Given the entries below, would you transcribe exactly the lines starting at the one with "[(45,292),(47,319),(67,317),(64,290),(45,292)]" and ending at the one with "[(271,328),(270,401),(377,402),(378,329),(271,328)]", both kept, pictures omitted, nothing extra?

§ Information provided
*-*-*

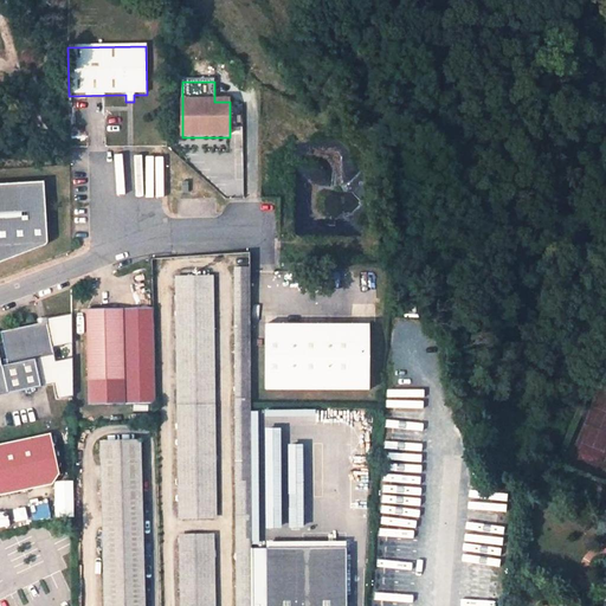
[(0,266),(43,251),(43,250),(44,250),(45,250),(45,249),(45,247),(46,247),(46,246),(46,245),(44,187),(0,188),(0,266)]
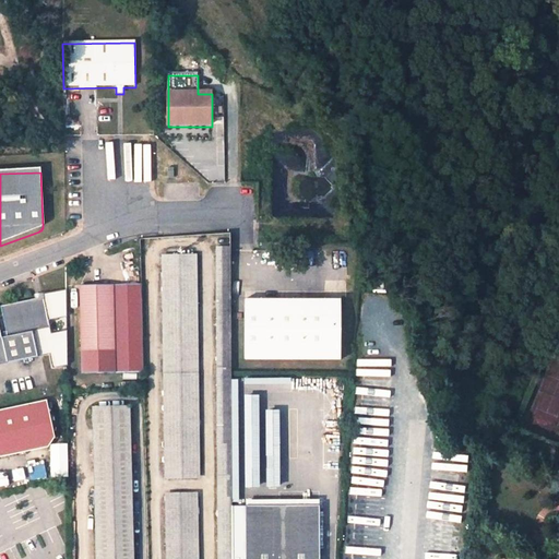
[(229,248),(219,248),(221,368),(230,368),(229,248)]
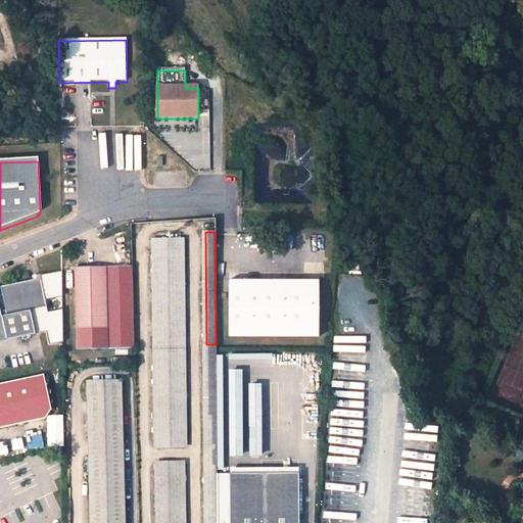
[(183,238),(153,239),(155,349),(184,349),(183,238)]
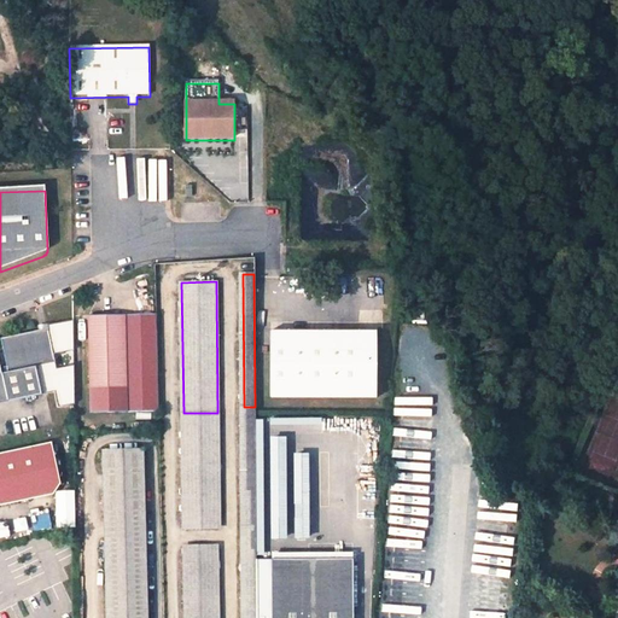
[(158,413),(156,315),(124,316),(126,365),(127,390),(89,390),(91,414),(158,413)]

*-*-*

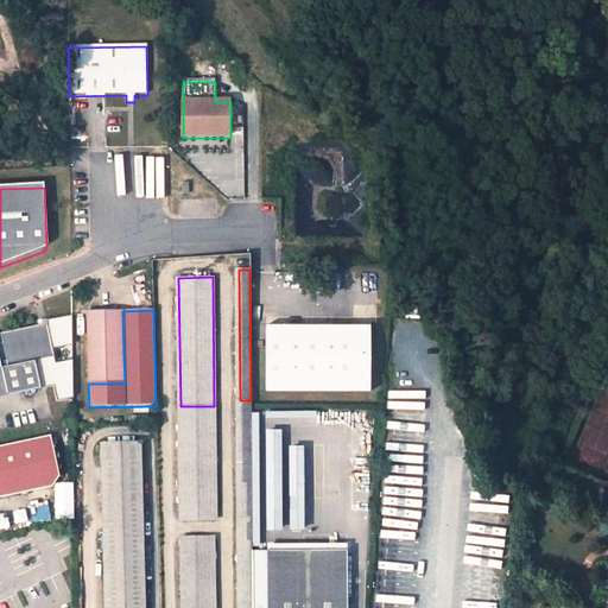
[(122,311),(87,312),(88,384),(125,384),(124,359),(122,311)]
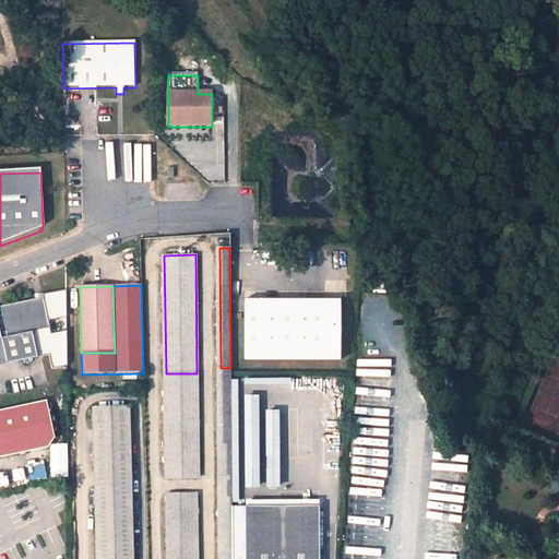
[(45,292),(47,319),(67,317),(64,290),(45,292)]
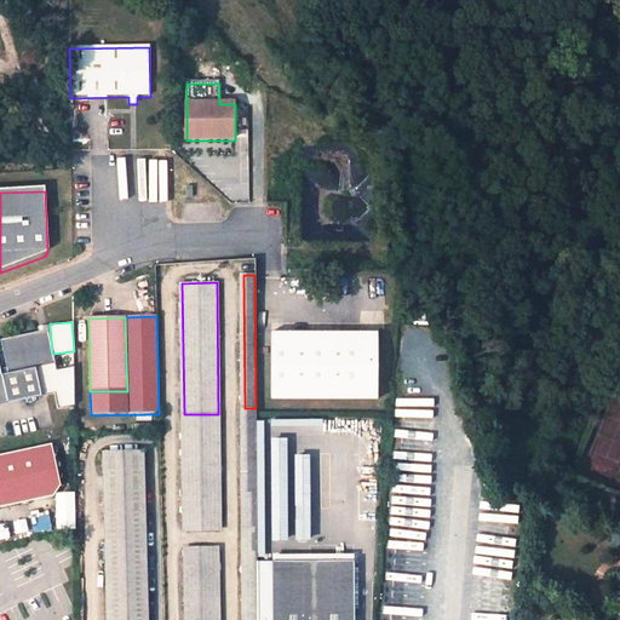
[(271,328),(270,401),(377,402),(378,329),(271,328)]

*-*-*

§ The answer
[(45,292),(47,319),(67,317),(64,290),(45,292)]
[(271,328),(270,401),(377,402),(378,329),(271,328)]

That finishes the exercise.